_Directions_.
Each line below with the word "screwdriver" needs to be copied.

_Material for this exercise_.

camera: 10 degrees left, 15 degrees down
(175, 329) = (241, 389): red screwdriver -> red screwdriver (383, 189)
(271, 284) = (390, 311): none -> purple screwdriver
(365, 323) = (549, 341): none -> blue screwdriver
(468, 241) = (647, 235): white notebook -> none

_Exercise response_.
(175, 329) = (241, 389): red screwdriver -> red screwdriver (383, 189)
(271, 284) = (390, 311): none -> purple screwdriver
(365, 323) = (549, 341): none -> blue screwdriver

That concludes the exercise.